Available data:
══════
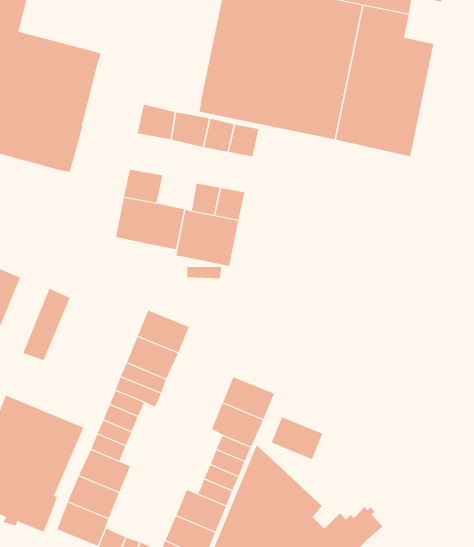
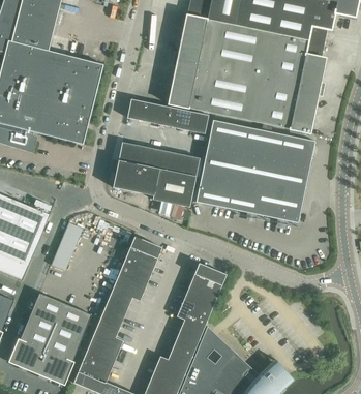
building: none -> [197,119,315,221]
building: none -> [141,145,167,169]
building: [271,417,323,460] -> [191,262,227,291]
══════
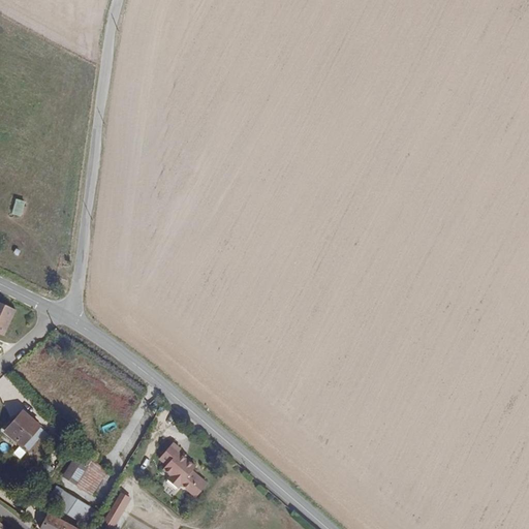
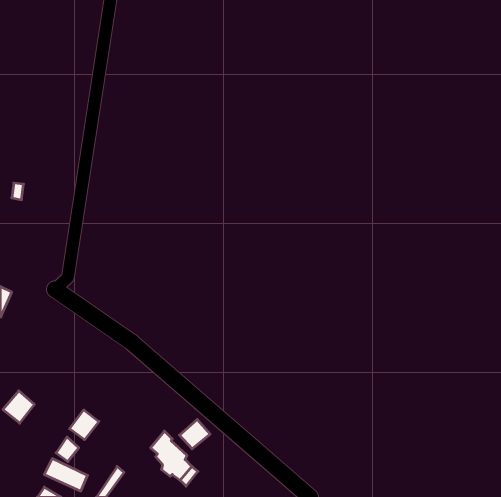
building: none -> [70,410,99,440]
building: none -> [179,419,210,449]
══════
Would you print, exactly as written, every line above from the one holding "building: none -> [70,410,99,440]" through the one holding "building: none -> [179,419,210,449]", with both included and no other lines?

building: none -> [70,410,99,440]
building: none -> [179,419,210,449]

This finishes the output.